** start of Rows **
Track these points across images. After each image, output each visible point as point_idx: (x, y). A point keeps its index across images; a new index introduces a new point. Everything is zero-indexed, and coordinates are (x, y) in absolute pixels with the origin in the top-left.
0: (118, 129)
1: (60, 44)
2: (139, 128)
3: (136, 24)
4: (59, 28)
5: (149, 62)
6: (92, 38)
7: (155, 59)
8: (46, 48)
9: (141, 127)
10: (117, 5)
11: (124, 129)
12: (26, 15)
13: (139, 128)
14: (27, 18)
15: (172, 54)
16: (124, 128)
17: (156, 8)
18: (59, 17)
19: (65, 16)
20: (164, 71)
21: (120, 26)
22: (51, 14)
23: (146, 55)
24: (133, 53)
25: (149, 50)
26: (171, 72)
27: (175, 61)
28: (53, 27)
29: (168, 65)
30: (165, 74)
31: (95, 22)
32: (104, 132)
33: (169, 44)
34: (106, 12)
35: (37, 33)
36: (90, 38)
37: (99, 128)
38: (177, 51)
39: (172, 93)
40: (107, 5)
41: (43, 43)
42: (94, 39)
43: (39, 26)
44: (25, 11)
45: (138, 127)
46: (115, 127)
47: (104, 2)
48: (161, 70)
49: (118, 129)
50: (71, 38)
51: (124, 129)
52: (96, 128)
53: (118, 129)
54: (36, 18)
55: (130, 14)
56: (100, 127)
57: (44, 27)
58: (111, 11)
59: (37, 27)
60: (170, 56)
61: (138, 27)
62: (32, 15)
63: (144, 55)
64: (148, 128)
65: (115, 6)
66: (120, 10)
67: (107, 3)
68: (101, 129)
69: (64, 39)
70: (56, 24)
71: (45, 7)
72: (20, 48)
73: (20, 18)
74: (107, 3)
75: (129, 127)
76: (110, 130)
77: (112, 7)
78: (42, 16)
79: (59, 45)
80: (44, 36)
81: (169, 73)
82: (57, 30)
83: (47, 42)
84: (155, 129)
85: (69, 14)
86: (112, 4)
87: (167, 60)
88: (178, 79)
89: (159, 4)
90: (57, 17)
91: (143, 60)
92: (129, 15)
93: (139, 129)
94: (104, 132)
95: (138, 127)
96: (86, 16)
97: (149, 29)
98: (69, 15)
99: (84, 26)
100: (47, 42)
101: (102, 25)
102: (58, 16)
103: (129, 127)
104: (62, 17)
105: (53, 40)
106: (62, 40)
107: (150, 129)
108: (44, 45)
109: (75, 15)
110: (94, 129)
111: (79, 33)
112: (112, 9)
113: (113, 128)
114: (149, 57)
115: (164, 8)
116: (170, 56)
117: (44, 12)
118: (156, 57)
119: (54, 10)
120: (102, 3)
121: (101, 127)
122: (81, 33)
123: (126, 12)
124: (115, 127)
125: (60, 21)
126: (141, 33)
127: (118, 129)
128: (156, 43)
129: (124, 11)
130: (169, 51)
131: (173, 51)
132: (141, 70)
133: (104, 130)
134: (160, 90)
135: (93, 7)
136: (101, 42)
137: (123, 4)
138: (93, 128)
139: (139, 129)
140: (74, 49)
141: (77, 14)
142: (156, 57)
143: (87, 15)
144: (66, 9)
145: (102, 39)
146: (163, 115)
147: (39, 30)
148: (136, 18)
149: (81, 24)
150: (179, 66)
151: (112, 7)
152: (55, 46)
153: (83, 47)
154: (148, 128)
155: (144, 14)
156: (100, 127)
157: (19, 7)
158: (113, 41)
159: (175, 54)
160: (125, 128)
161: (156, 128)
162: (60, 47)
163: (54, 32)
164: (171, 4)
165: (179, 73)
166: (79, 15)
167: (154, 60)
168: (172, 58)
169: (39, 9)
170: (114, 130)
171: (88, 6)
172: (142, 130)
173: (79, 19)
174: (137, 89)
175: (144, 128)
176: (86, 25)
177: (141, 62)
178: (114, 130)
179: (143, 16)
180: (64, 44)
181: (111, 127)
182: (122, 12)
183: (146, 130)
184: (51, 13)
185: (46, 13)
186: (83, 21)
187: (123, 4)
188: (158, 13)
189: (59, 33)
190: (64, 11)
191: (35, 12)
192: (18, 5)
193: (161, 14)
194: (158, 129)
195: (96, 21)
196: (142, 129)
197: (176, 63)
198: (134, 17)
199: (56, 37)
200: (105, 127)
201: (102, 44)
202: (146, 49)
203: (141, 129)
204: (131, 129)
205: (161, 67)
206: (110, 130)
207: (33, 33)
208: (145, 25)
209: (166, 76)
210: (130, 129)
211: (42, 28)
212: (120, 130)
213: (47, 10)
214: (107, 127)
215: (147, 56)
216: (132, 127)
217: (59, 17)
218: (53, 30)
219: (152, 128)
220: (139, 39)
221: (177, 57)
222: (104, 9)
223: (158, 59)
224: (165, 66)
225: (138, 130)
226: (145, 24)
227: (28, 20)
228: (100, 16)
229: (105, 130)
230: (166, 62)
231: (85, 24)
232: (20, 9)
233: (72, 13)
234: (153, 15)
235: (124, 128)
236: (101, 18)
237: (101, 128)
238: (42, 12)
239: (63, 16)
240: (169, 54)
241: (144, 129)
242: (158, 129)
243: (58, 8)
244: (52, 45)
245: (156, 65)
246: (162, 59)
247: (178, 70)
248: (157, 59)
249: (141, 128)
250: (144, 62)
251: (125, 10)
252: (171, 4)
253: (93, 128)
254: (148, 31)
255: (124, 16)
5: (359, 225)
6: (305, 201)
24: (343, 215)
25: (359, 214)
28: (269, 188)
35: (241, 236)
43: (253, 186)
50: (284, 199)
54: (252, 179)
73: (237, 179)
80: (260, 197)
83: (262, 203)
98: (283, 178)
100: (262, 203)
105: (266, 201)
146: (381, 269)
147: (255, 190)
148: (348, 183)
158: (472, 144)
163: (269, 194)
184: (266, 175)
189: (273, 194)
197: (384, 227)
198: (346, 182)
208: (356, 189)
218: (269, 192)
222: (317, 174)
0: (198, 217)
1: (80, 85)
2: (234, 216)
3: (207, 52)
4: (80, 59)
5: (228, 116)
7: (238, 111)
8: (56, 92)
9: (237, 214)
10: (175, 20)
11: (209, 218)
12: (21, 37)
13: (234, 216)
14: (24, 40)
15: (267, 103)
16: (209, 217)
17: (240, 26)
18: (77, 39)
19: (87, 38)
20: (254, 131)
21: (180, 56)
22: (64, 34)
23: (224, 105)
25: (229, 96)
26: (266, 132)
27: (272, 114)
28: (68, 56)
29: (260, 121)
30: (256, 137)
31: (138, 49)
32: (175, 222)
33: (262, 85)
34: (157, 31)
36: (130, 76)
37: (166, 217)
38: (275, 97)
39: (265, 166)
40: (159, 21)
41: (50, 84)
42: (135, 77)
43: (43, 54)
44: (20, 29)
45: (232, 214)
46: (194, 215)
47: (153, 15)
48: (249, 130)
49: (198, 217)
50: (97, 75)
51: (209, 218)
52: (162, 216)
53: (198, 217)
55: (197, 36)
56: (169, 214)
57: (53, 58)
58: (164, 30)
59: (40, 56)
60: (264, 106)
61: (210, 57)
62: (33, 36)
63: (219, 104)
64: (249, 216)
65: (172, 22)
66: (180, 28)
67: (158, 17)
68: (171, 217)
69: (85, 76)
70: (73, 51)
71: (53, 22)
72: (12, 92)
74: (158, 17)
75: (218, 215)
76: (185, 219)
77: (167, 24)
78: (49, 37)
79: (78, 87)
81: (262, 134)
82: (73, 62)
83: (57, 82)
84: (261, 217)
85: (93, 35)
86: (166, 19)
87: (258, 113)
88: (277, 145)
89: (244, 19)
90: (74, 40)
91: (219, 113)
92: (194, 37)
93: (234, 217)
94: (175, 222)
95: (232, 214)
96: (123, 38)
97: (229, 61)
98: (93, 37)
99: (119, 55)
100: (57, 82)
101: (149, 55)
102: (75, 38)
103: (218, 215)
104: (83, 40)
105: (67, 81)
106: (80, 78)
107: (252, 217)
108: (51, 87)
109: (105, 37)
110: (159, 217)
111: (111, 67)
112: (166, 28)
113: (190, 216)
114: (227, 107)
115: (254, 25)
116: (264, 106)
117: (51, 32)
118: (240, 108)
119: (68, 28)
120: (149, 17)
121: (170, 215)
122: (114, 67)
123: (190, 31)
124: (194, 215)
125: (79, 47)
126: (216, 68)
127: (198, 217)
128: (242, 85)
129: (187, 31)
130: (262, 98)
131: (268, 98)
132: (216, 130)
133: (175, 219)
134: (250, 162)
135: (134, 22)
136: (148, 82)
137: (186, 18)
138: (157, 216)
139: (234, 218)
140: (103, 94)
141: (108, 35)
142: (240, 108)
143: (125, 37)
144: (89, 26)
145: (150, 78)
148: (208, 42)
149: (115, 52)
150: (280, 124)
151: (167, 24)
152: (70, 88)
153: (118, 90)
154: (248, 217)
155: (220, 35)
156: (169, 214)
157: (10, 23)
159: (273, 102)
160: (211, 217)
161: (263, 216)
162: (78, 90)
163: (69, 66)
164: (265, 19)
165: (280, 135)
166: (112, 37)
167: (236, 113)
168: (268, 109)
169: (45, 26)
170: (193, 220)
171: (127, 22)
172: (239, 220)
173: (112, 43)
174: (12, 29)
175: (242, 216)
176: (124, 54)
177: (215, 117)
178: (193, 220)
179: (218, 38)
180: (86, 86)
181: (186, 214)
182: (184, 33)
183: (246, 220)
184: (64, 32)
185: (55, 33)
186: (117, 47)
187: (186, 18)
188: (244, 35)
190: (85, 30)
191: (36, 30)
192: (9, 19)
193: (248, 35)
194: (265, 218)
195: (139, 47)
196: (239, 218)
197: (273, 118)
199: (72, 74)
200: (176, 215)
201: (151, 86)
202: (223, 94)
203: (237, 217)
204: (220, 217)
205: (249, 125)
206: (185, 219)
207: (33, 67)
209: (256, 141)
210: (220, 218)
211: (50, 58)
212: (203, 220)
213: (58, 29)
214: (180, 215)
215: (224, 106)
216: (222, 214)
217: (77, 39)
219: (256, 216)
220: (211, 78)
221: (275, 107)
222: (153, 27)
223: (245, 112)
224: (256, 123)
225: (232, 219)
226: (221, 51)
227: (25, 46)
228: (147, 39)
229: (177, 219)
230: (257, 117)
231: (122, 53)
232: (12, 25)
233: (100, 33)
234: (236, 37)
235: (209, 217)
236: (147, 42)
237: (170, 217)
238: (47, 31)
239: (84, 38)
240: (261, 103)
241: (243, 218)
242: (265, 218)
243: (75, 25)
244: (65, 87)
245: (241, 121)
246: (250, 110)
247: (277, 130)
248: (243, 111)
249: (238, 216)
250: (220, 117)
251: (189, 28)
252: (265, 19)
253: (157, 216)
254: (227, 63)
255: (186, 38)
** end of Rows **
Task objective:
Can you arrange the listing, from its first line up to and including the line with "37: (99, 128)", as a Markdown table with the columns Row and Line, putting a row number and the line's text in each row and leaving out blank lines?

Finished exercise:
| Row | Line |
|---|---|
| 1 | Track these points across images. After each image, output each visible point as point_idx: (x, y). A point keeps its index across images; a new index introduces a new point. Everything is zero-indexed, and coordinates are (x, y) in absolute pixels with the origin in the top-left. |
| 2 | 0: (118, 129) |
| 3 | 1: (60, 44) |
| 4 | 2: (139, 128) |
| 5 | 3: (136, 24) |
| 6 | 4: (59, 28) |
| 7 | 5: (149, 62) |
| 8 | 6: (92, 38) |
| 9 | 7: (155, 59) |
| 10 | 8: (46, 48) |
| 11 | 9: (141, 127) |
| 12 | 10: (117, 5) |
| 13 | 11: (124, 129) |
| 14 | 12: (26, 15) |
| 15 | 13: (139, 128) |
| 16 | 14: (27, 18) |
| 17 | 15: (172, 54) |
| 18 | 16: (124, 128) |
| 19 | 17: (156, 8) |
| 20 | 18: (59, 17) |
| 21 | 19: (65, 16) |
| 22 | 20: (164, 71) |
| 23 | 21: (120, 26) |
| 24 | 22: (51, 14) |
| 25 | 23: (146, 55) |
| 26 | 24: (133, 53) |
| 27 | 25: (149, 50) |
| 28 | 26: (171, 72) |
| 29 | 27: (175, 61) |
| 30 | 28: (53, 27) |
| 31 | 29: (168, 65) |
| 32 | 30: (165, 74) |
| 33 | 31: (95, 22) |
| 34 | 32: (104, 132) |
| 35 | 33: (169, 44) |
| 36 | 34: (106, 12) |
| 37 | 35: (37, 33) |
| 38 | 36: (90, 38) |
| 39 | 37: (99, 128) |